Task prompt –
The result should be all the records, exact and complete, without a single picture.

Dataset –

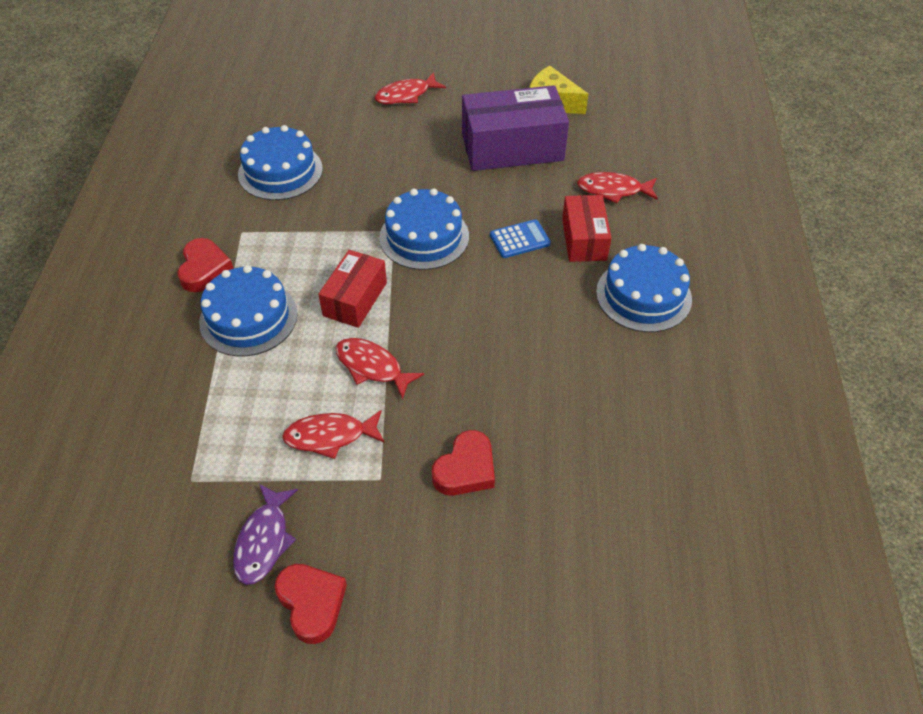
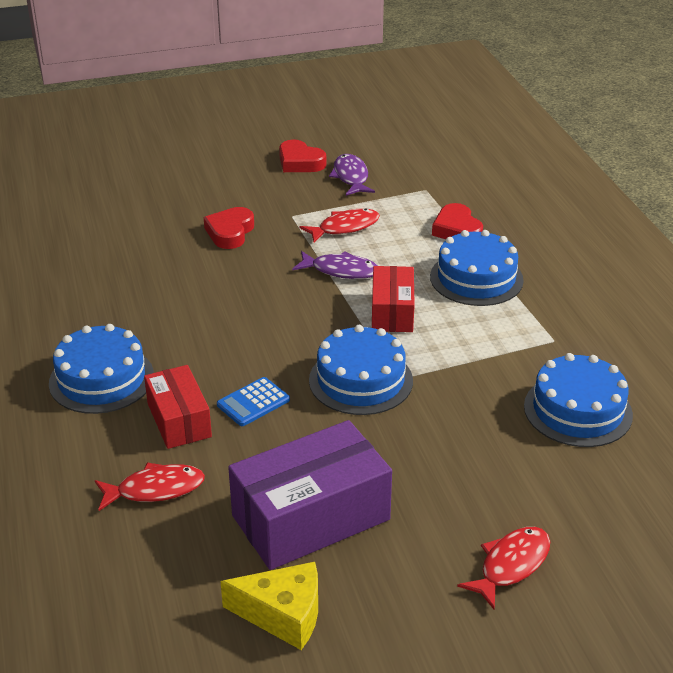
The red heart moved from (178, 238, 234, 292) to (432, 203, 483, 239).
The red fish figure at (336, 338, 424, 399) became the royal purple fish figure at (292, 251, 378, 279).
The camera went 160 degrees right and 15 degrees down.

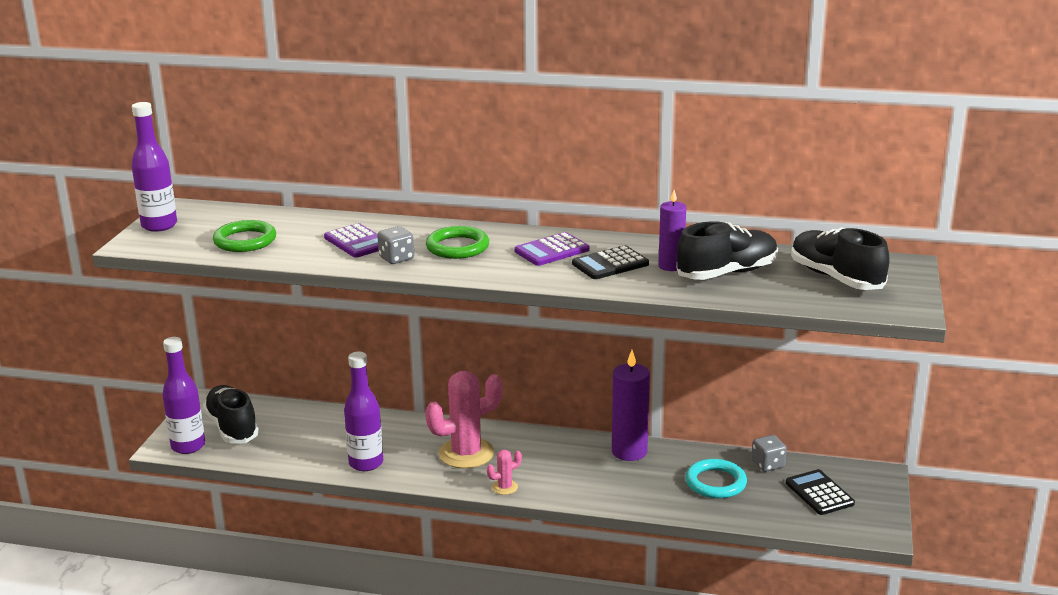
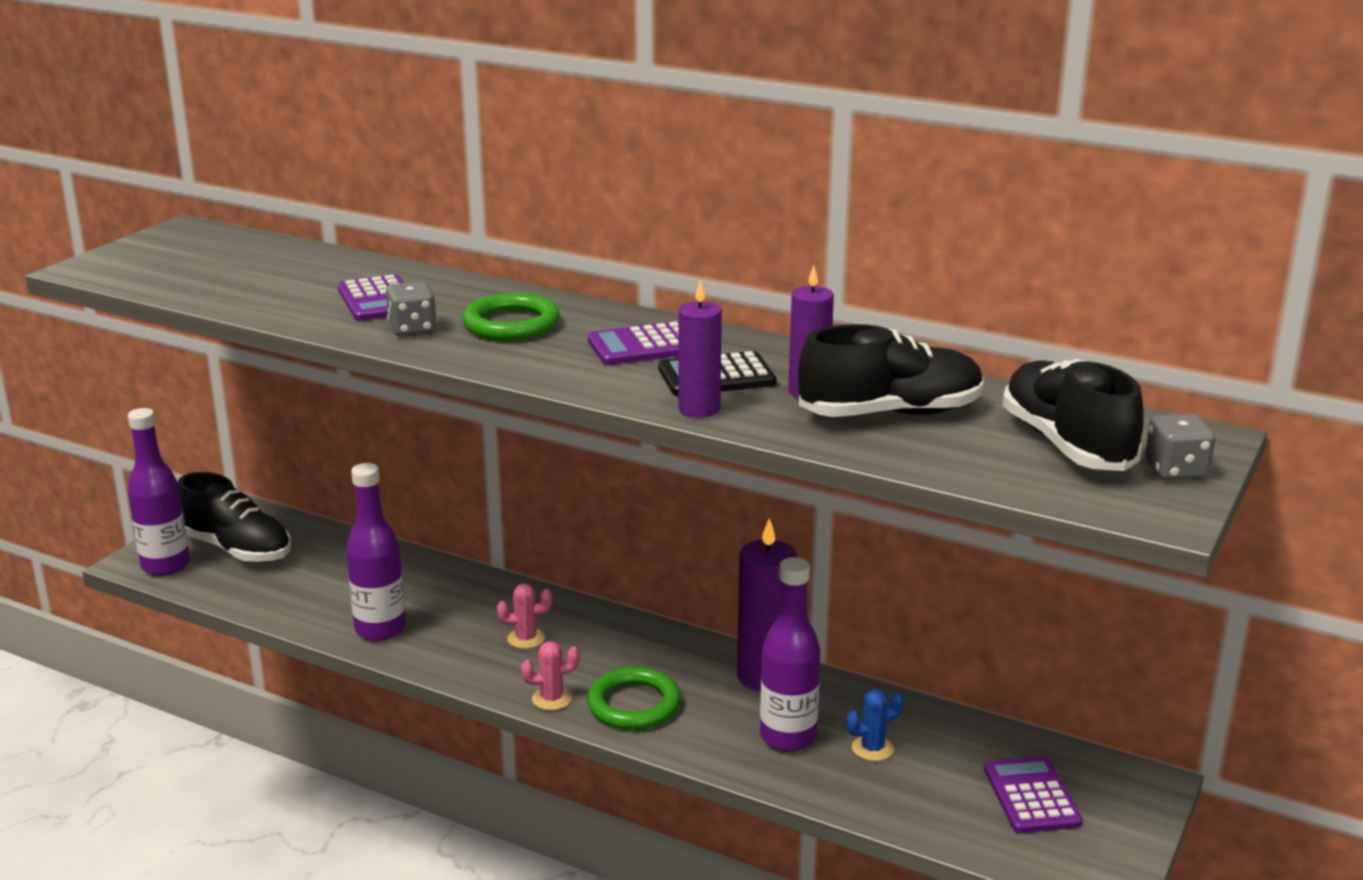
The royal purple drink bottle moved from (131, 102, 177, 232) to (760, 557, 821, 751).
The green torus moved from (213, 220, 276, 252) to (587, 667, 681, 730).
The pink saguaro cactus at (425, 371, 503, 469) changed to 0.45 times the size.
The black shoe at (203, 385, 259, 444) turned 135 degrees clockwise.
The ash-grey die moved from (752, 435, 787, 472) to (1145, 414, 1215, 480).
The teal torus at (685, 459, 747, 499) was replaced by the blue saguaro cactus at (846, 689, 904, 761).
The black calculator at (786, 469, 855, 515) became the royal purple calculator at (984, 756, 1083, 833).
The royal purple pillar candle at (679, 280, 722, 418) appeared.
The camera went 15 degrees right and 0 degrees up.

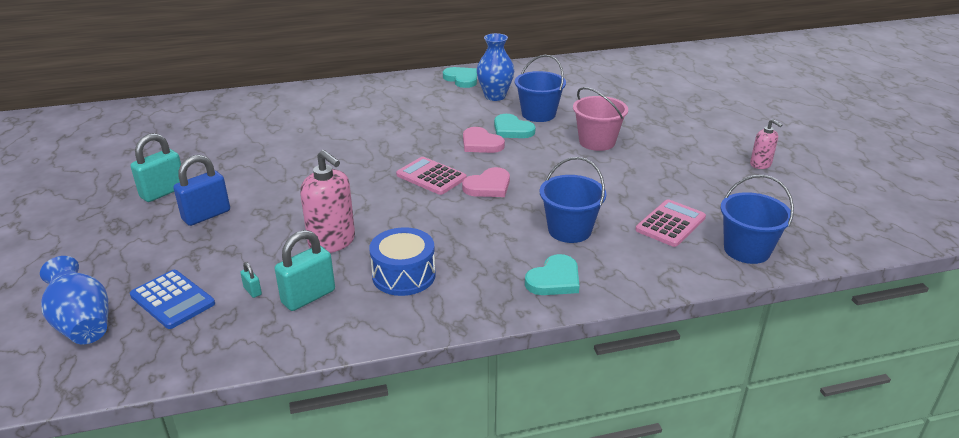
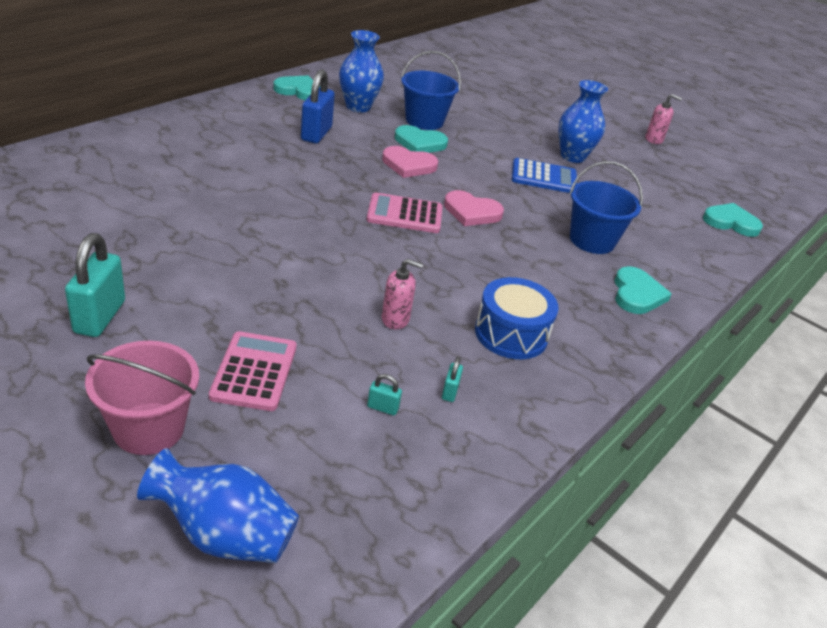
The pink sand bucket moved from (573, 87, 628, 151) to (85, 341, 199, 455).
The pink soap pump at (300, 150, 355, 253) changed to 0.56 times the size.
The blue small lock moved from (173, 155, 230, 226) to (301, 69, 335, 143).
The pink heart at (462, 167, 510, 197) turned 90 degrees clockwise.
The blue sand bucket at (720, 175, 794, 264) was replaced by the teal heart at (703, 203, 763, 237).
The pink calculator moved from (635, 199, 706, 247) to (209, 331, 297, 411).
The teal small lock at (275, 230, 335, 311) changed to 0.45 times the size.
The blue calculator moved from (130, 270, 215, 329) to (512, 158, 577, 193).
The blue vase at (558, 80, 608, 163) appeared.
The camera went 40 degrees left and 5 degrees up.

The completed task –
The red heart moved from (178, 238, 234, 292) to (432, 203, 483, 239).
The red fish figure at (336, 338, 424, 399) became the royal purple fish figure at (292, 251, 378, 279).
The camera went 160 degrees right and 15 degrees down.

The royal purple drink bottle moved from (131, 102, 177, 232) to (760, 557, 821, 751).
The green torus moved from (213, 220, 276, 252) to (587, 667, 681, 730).
The pink saguaro cactus at (425, 371, 503, 469) changed to 0.45 times the size.
The black shoe at (203, 385, 259, 444) turned 135 degrees clockwise.
The ash-grey die moved from (752, 435, 787, 472) to (1145, 414, 1215, 480).
The teal torus at (685, 459, 747, 499) was replaced by the blue saguaro cactus at (846, 689, 904, 761).
The black calculator at (786, 469, 855, 515) became the royal purple calculator at (984, 756, 1083, 833).
The royal purple pillar candle at (679, 280, 722, 418) appeared.
The camera went 15 degrees right and 0 degrees up.

The pink sand bucket moved from (573, 87, 628, 151) to (85, 341, 199, 455).
The pink soap pump at (300, 150, 355, 253) changed to 0.56 times the size.
The blue small lock moved from (173, 155, 230, 226) to (301, 69, 335, 143).
The pink heart at (462, 167, 510, 197) turned 90 degrees clockwise.
The blue sand bucket at (720, 175, 794, 264) was replaced by the teal heart at (703, 203, 763, 237).
The pink calculator moved from (635, 199, 706, 247) to (209, 331, 297, 411).
The teal small lock at (275, 230, 335, 311) changed to 0.45 times the size.
The blue calculator moved from (130, 270, 215, 329) to (512, 158, 577, 193).
The blue vase at (558, 80, 608, 163) appeared.
The camera went 40 degrees left and 5 degrees up.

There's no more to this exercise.